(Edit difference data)
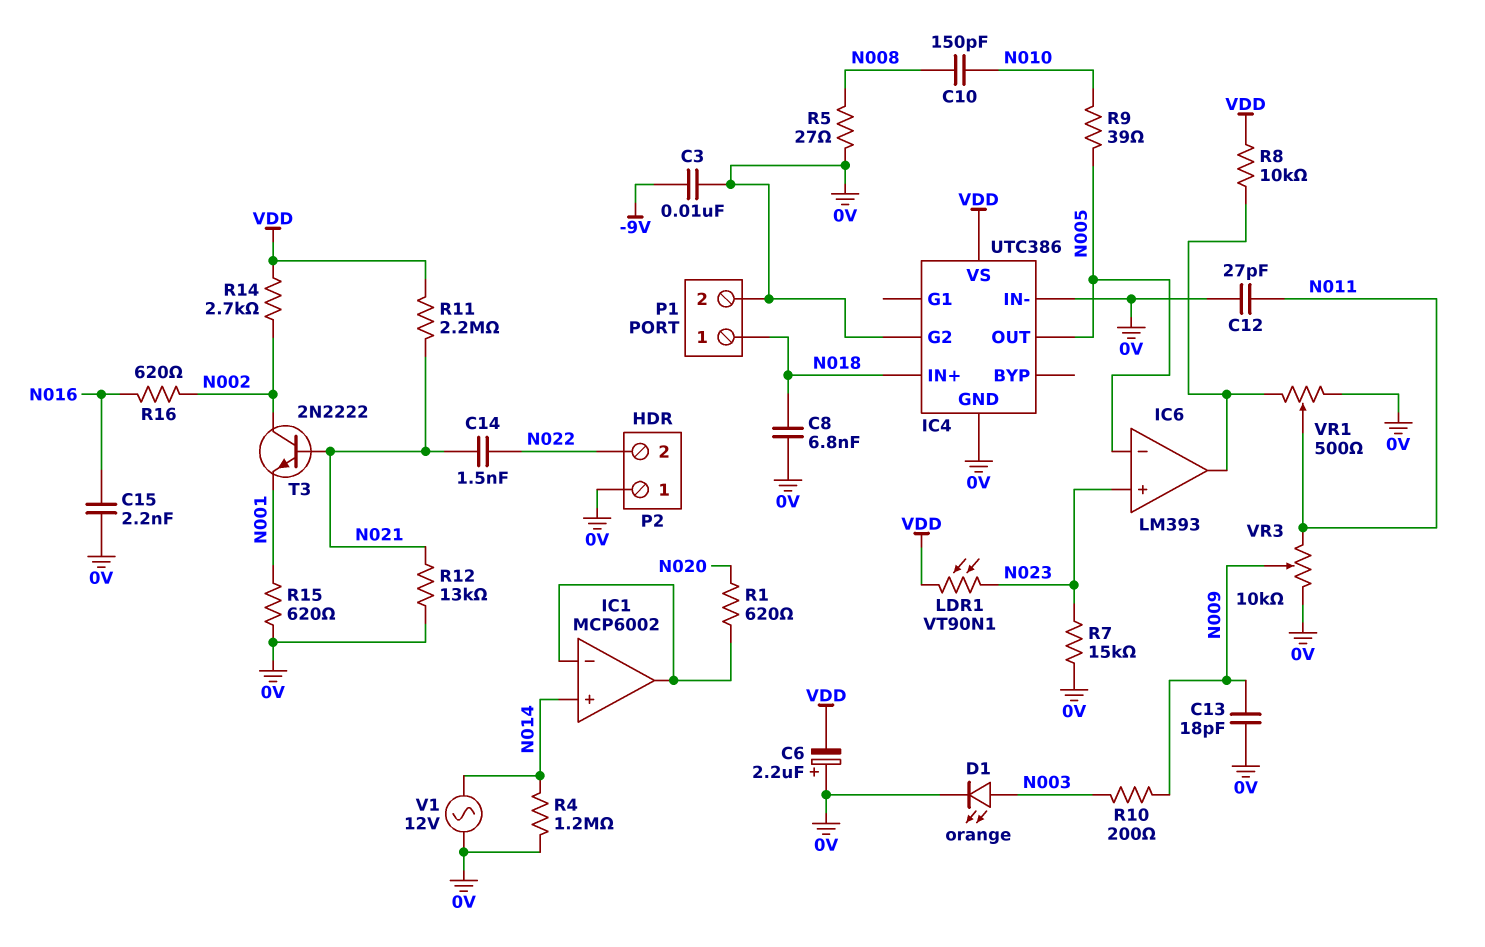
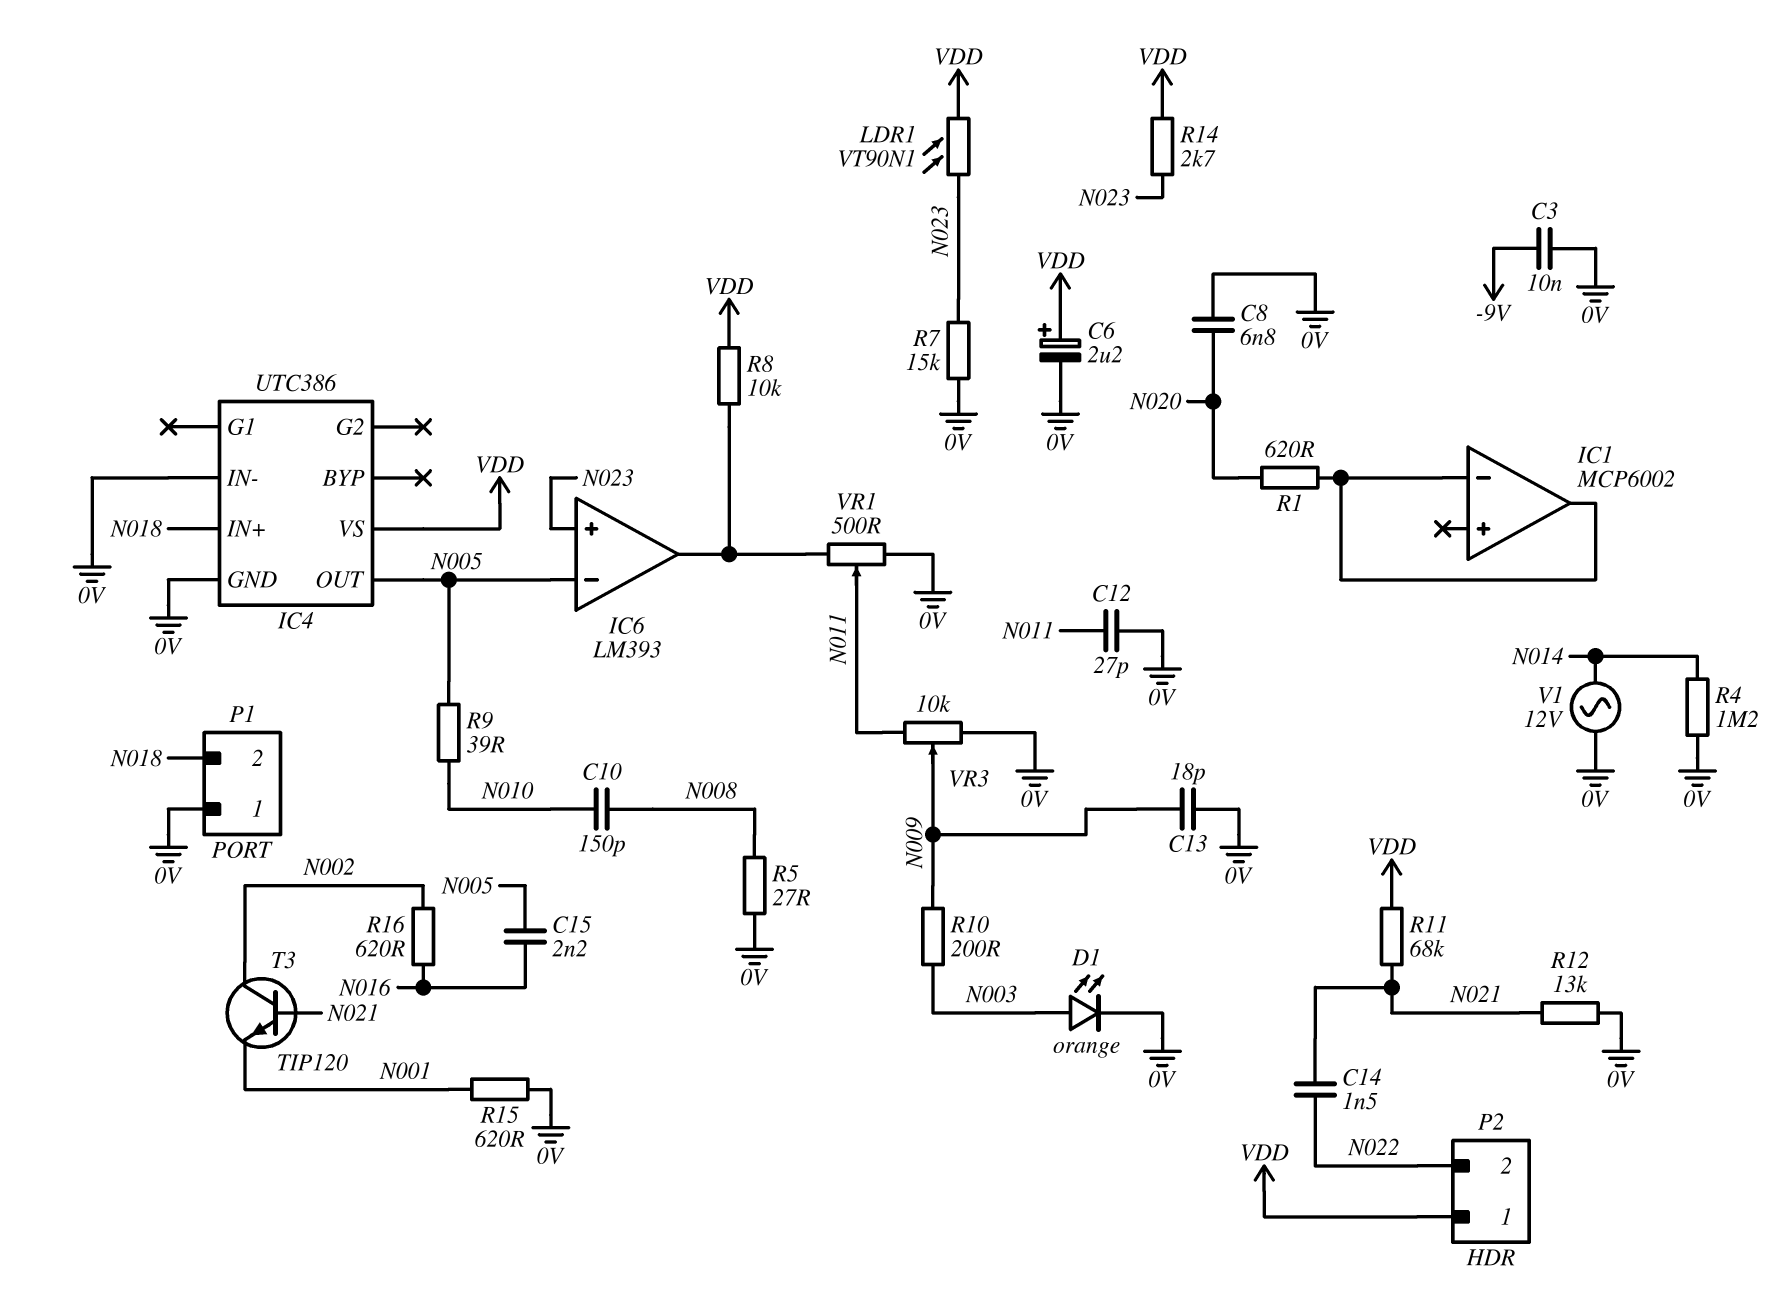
C6: 2.2uF (plus 0V, minus VDD) -> 2.2uF (plus VDD, minus 0V)
C8: 6.8nF (0V, N018) -> 6.8nF (0V, N020)
C15: 2.2nF (0V, N016) -> 2.2nF (N005, N016)
IC1 pin in+: N014 -> none
IC4 pin G2: 0V -> none
P1 pin 1: N018 -> 0V
P1 pin 2: 0V -> N018
P2 pin 1: 0V -> VDD
R11: 2.2M (N021, VDD) -> 68k (N021, VDD)
R14: 2.7k (N002, VDD) -> 2.7k (N023, VDD)
T3: NPN 2N2222 (B N021, C N002, E N001) -> NPN TIP120 (B N021, C N002, E N001)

### Problem details
Scan the entries for the word "none". Report each line that has it.

### The answer
IC1 pin in+: N014 -> none
IC4 pin G2: 0V -> none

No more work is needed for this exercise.